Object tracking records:
•••••

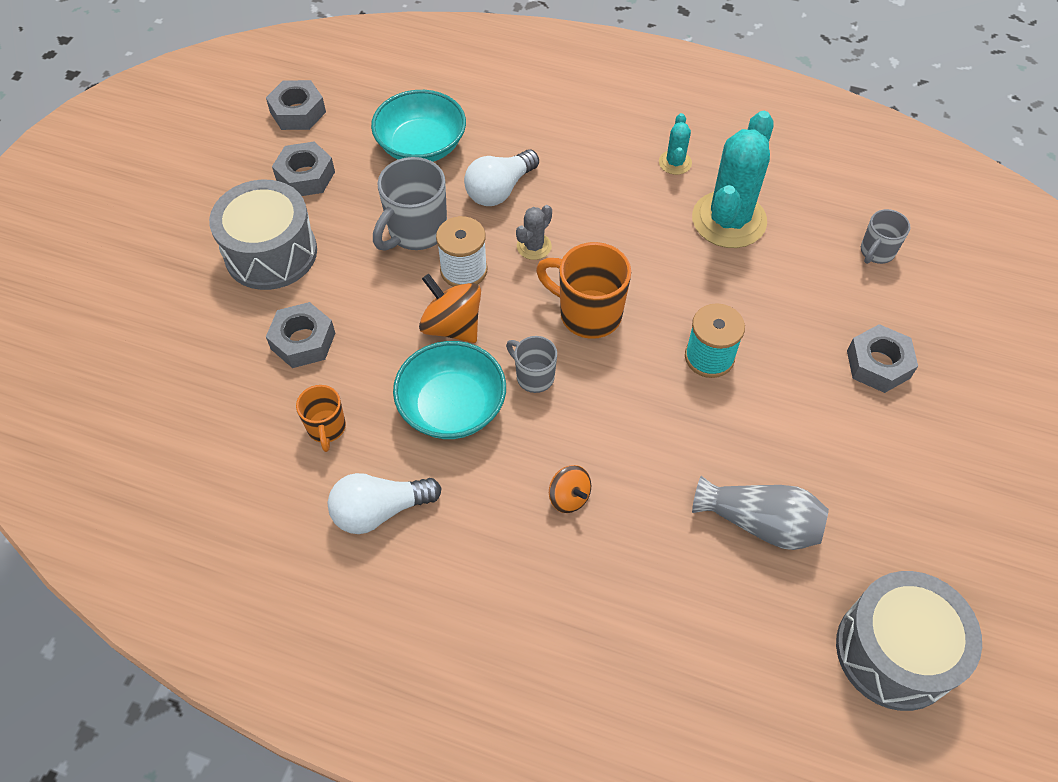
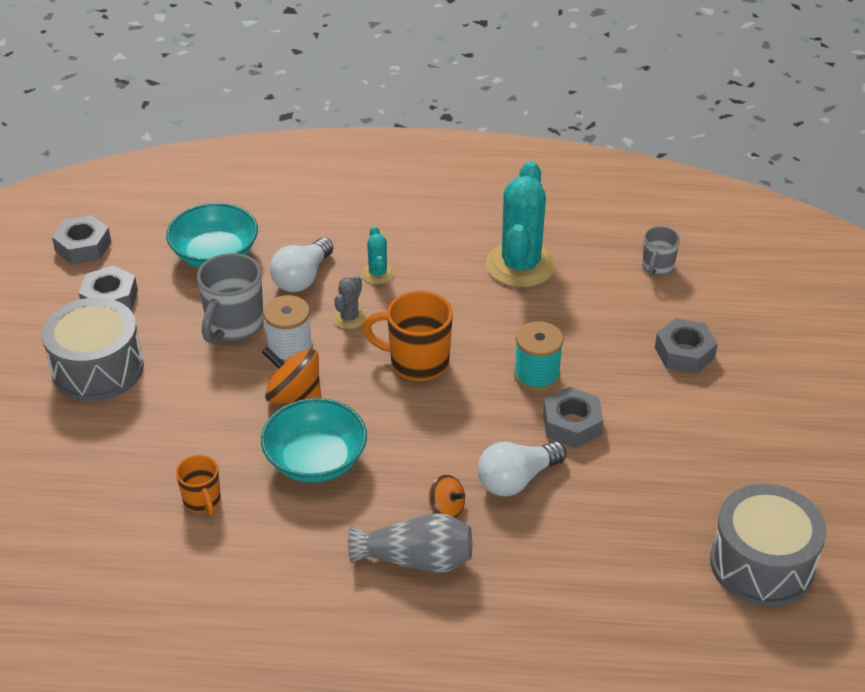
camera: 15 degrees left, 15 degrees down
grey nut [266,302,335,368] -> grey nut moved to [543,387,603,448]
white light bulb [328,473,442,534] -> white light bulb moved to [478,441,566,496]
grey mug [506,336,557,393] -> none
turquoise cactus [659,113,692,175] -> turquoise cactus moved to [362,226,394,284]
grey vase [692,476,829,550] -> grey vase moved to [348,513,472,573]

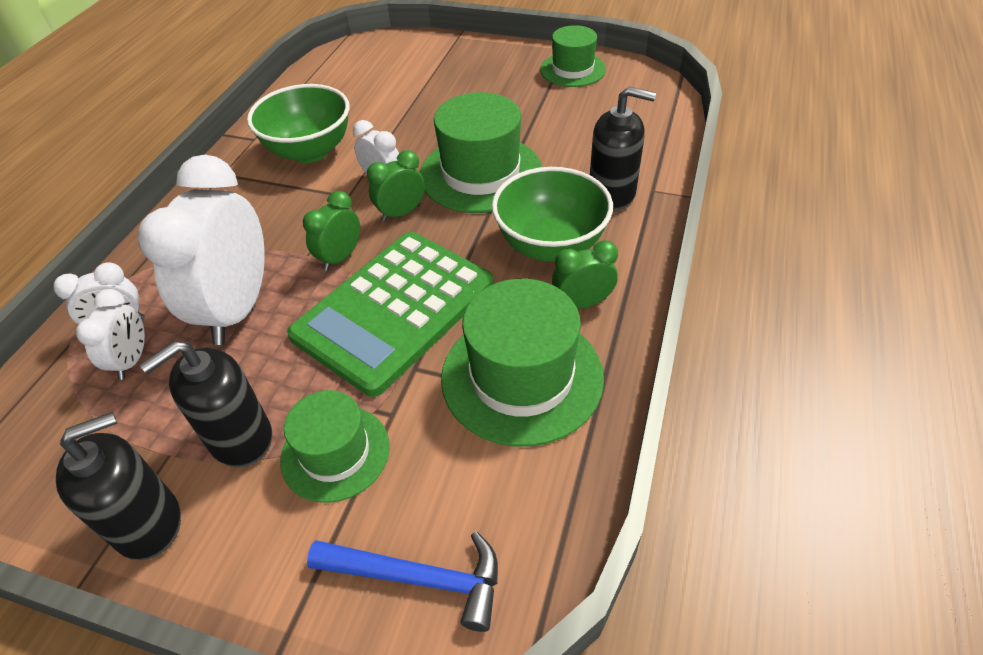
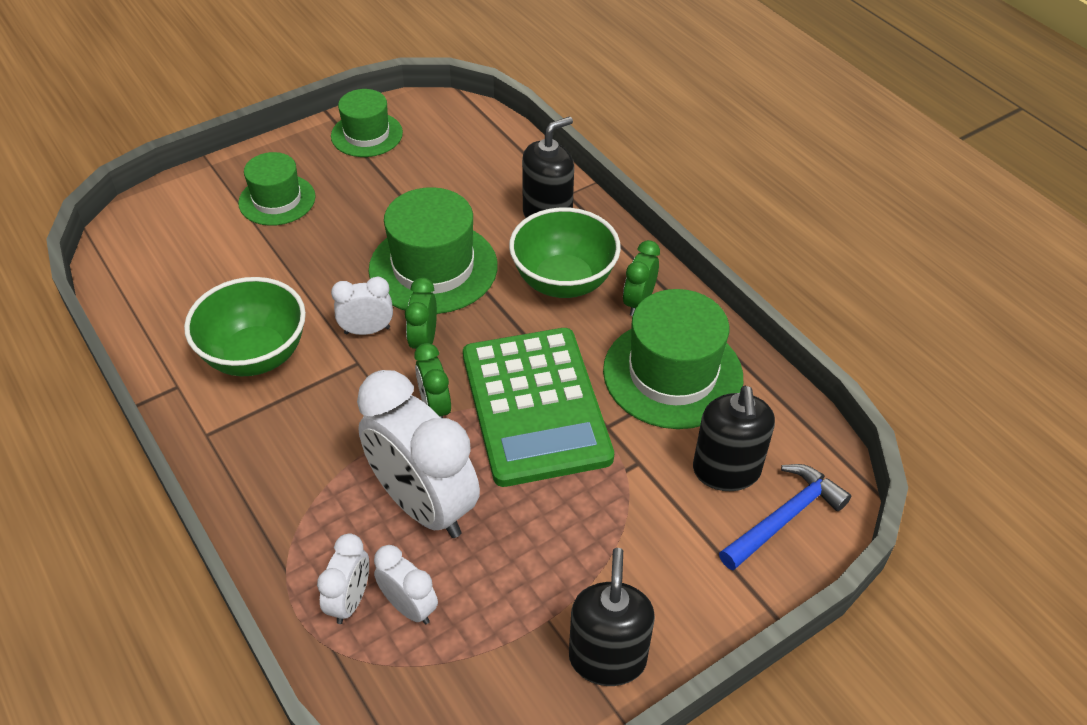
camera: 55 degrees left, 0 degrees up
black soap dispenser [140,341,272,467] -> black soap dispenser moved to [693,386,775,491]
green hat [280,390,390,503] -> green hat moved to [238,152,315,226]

•••••

Could the entries above be retyped exactly, with the pictures left out?

camera: 15 degrees left, 15 degrees down
grey nut [266,302,335,368] -> grey nut moved to [543,387,603,448]
white light bulb [328,473,442,534] -> white light bulb moved to [478,441,566,496]
grey mug [506,336,557,393] -> none
turquoise cactus [659,113,692,175] -> turquoise cactus moved to [362,226,394,284]
grey vase [692,476,829,550] -> grey vase moved to [348,513,472,573]

camera: 55 degrees left, 0 degrees up
black soap dispenser [140,341,272,467] -> black soap dispenser moved to [693,386,775,491]
green hat [280,390,390,503] -> green hat moved to [238,152,315,226]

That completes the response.